__Problem__:
Give the data back exactly as it stands.

(Dataset entries)
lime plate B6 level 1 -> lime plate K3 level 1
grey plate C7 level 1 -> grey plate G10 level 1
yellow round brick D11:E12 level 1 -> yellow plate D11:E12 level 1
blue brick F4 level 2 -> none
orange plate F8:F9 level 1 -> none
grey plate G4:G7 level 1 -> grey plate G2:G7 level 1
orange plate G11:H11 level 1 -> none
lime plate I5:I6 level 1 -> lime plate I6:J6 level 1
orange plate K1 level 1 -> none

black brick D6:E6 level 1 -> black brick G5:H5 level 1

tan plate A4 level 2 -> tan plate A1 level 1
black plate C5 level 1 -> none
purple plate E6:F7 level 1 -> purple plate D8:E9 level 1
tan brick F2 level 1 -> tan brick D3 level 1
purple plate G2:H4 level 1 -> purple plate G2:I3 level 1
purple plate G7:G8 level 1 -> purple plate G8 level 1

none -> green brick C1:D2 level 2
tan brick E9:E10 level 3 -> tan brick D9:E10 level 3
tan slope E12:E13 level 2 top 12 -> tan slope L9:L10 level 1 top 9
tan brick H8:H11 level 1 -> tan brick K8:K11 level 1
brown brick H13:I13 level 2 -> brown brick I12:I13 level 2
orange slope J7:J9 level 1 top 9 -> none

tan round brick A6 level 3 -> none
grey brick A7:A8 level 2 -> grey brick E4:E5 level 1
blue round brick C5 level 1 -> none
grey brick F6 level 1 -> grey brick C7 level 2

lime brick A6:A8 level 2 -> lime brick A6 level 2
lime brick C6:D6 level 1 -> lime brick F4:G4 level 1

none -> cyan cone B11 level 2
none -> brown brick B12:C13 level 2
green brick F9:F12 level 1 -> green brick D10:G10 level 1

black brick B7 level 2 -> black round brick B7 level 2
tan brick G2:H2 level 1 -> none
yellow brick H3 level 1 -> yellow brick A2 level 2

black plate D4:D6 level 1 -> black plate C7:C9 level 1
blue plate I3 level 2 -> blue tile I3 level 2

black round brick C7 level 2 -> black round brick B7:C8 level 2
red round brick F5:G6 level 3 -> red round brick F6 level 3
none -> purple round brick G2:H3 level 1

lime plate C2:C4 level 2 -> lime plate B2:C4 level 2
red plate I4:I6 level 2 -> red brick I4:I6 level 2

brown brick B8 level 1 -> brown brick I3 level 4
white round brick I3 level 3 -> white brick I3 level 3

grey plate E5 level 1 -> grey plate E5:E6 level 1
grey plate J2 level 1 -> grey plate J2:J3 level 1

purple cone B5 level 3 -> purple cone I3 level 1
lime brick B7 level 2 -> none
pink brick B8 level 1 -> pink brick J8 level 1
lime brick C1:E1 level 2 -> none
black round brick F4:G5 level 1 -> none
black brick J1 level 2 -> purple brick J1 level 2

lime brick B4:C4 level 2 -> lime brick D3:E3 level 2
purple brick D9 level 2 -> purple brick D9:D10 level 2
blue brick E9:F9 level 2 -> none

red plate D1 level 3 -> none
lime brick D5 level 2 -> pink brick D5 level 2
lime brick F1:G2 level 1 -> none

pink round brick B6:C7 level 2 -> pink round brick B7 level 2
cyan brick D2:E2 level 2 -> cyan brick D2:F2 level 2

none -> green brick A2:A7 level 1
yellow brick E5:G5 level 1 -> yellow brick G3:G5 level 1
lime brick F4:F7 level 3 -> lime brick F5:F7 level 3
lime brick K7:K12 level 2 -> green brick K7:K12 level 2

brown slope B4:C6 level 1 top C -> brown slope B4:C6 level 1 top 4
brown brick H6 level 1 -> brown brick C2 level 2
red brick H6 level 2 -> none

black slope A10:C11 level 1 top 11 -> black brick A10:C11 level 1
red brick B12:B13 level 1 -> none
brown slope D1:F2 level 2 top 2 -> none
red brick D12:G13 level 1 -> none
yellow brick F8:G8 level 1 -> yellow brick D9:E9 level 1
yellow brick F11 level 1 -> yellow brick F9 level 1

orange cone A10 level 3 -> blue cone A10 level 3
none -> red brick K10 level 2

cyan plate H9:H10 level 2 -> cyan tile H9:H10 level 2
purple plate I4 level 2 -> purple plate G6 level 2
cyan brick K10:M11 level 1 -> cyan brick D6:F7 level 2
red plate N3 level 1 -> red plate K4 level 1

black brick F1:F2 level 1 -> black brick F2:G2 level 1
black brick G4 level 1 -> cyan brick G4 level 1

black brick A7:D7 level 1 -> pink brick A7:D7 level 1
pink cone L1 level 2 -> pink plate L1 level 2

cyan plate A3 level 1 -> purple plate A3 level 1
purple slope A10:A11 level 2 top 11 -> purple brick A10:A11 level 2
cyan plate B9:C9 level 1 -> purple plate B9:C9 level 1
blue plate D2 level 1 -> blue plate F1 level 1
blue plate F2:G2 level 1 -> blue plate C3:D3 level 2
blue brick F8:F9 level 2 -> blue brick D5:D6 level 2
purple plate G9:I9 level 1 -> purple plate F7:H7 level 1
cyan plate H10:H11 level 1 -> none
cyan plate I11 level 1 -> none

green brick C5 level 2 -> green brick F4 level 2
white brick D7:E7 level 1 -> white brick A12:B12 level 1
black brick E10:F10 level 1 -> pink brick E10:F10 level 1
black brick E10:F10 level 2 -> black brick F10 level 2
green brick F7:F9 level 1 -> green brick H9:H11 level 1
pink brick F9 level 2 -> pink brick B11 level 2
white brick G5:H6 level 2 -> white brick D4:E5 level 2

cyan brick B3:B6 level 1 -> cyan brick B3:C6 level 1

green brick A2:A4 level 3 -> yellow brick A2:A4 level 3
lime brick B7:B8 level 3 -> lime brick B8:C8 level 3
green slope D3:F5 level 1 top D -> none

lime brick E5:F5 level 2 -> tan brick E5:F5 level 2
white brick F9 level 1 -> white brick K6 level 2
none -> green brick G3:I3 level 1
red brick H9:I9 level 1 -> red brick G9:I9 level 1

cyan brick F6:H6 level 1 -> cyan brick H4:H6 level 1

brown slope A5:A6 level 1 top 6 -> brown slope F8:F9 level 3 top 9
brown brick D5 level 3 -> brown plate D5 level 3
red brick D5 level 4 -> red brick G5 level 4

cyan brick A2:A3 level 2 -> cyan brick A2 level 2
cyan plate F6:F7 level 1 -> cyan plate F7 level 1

__Exercise result__:
lime plate B6 level 1 -> lime plate K3 level 1
grey plate C7 level 1 -> grey plate G10 level 1
yellow round brick D11:E12 level 1 -> yellow plate D11:E12 level 1
blue brick F4 level 2 -> none
orange plate F8:F9 level 1 -> none
grey plate G4:G7 level 1 -> grey plate G2:G7 level 1
orange plate G11:H11 level 1 -> none
lime plate I5:I6 level 1 -> lime plate I6:J6 level 1
orange plate K1 level 1 -> none

black brick D6:E6 level 1 -> black brick G5:H5 level 1

tan plate A4 level 2 -> tan plate A1 level 1
black plate C5 level 1 -> none
purple plate E6:F7 level 1 -> purple plate D8:E9 level 1
tan brick F2 level 1 -> tan brick D3 level 1
purple plate G2:H4 level 1 -> purple plate G2:I3 level 1
purple plate G7:G8 level 1 -> purple plate G8 level 1

none -> green brick C1:D2 level 2
tan brick E9:E10 level 3 -> tan brick D9:E10 level 3
tan slope E12:E13 level 2 top 12 -> tan slope L9:L10 level 1 top 9
tan brick H8:H11 level 1 -> tan brick K8:K11 level 1
brown brick H13:I13 level 2 -> brown brick I12:I13 level 2
orange slope J7:J9 level 1 top 9 -> none

tan round brick A6 level 3 -> none
grey brick A7:A8 level 2 -> grey brick E4:E5 level 1
blue round brick C5 level 1 -> none
grey brick F6 level 1 -> grey brick C7 level 2

lime brick A6:A8 level 2 -> lime brick A6 level 2
lime brick C6:D6 level 1 -> lime brick F4:G4 level 1

none -> cyan cone B11 level 2
none -> brown brick B12:C13 level 2
green brick F9:F12 level 1 -> green brick D10:G10 level 1

black brick B7 level 2 -> black round brick B7 level 2
tan brick G2:H2 level 1 -> none
yellow brick H3 level 1 -> yellow brick A2 level 2

black plate D4:D6 level 1 -> black plate C7:C9 level 1
blue plate I3 level 2 -> blue tile I3 level 2

black round brick C7 level 2 -> black round brick B7:C8 level 2
red round brick F5:G6 level 3 -> red round brick F6 level 3
none -> purple round brick G2:H3 level 1

lime plate C2:C4 level 2 -> lime plate B2:C4 level 2
red plate I4:I6 level 2 -> red brick I4:I6 level 2

brown brick B8 level 1 -> brown brick I3 level 4
white round brick I3 level 3 -> white brick I3 level 3

grey plate E5 level 1 -> grey plate E5:E6 level 1
grey plate J2 level 1 -> grey plate J2:J3 level 1

purple cone B5 level 3 -> purple cone I3 level 1
lime brick B7 level 2 -> none
pink brick B8 level 1 -> pink brick J8 level 1
lime brick C1:E1 level 2 -> none
black round brick F4:G5 level 1 -> none
black brick J1 level 2 -> purple brick J1 level 2

lime brick B4:C4 level 2 -> lime brick D3:E3 level 2
purple brick D9 level 2 -> purple brick D9:D10 level 2
blue brick E9:F9 level 2 -> none

red plate D1 level 3 -> none
lime brick D5 level 2 -> pink brick D5 level 2
lime brick F1:G2 level 1 -> none

pink round brick B6:C7 level 2 -> pink round brick B7 level 2
cyan brick D2:E2 level 2 -> cyan brick D2:F2 level 2

none -> green brick A2:A7 level 1
yellow brick E5:G5 level 1 -> yellow brick G3:G5 level 1
lime brick F4:F7 level 3 -> lime brick F5:F7 level 3
lime brick K7:K12 level 2 -> green brick K7:K12 level 2

brown slope B4:C6 level 1 top C -> brown slope B4:C6 level 1 top 4
brown brick H6 level 1 -> brown brick C2 level 2
red brick H6 level 2 -> none

black slope A10:C11 level 1 top 11 -> black brick A10:C11 level 1
red brick B12:B13 level 1 -> none
brown slope D1:F2 level 2 top 2 -> none
red brick D12:G13 level 1 -> none
yellow brick F8:G8 level 1 -> yellow brick D9:E9 level 1
yellow brick F11 level 1 -> yellow brick F9 level 1

orange cone A10 level 3 -> blue cone A10 level 3
none -> red brick K10 level 2

cyan plate H9:H10 level 2 -> cyan tile H9:H10 level 2
purple plate I4 level 2 -> purple plate G6 level 2
cyan brick K10:M11 level 1 -> cyan brick D6:F7 level 2
red plate N3 level 1 -> red plate K4 level 1

black brick F1:F2 level 1 -> black brick F2:G2 level 1
black brick G4 level 1 -> cyan brick G4 level 1

black brick A7:D7 level 1 -> pink brick A7:D7 level 1
pink cone L1 level 2 -> pink plate L1 level 2

cyan plate A3 level 1 -> purple plate A3 level 1
purple slope A10:A11 level 2 top 11 -> purple brick A10:A11 level 2
cyan plate B9:C9 level 1 -> purple plate B9:C9 level 1
blue plate D2 level 1 -> blue plate F1 level 1
blue plate F2:G2 level 1 -> blue plate C3:D3 level 2
blue brick F8:F9 level 2 -> blue brick D5:D6 level 2
purple plate G9:I9 level 1 -> purple plate F7:H7 level 1
cyan plate H10:H11 level 1 -> none
cyan plate I11 level 1 -> none

green brick C5 level 2 -> green brick F4 level 2
white brick D7:E7 level 1 -> white brick A12:B12 level 1
black brick E10:F10 level 1 -> pink brick E10:F10 level 1
black brick E10:F10 level 2 -> black brick F10 level 2
green brick F7:F9 level 1 -> green brick H9:H11 level 1
pink brick F9 level 2 -> pink brick B11 level 2
white brick G5:H6 level 2 -> white brick D4:E5 level 2

cyan brick B3:B6 level 1 -> cyan brick B3:C6 level 1

green brick A2:A4 level 3 -> yellow brick A2:A4 level 3
lime brick B7:B8 level 3 -> lime brick B8:C8 level 3
green slope D3:F5 level 1 top D -> none

lime brick E5:F5 level 2 -> tan brick E5:F5 level 2
white brick F9 level 1 -> white brick K6 level 2
none -> green brick G3:I3 level 1
red brick H9:I9 level 1 -> red brick G9:I9 level 1

cyan brick F6:H6 level 1 -> cyan brick H4:H6 level 1

brown slope A5:A6 level 1 top 6 -> brown slope F8:F9 level 3 top 9
brown brick D5 level 3 -> brown plate D5 level 3
red brick D5 level 4 -> red brick G5 level 4

cyan brick A2:A3 level 2 -> cyan brick A2 level 2
cyan plate F6:F7 level 1 -> cyan plate F7 level 1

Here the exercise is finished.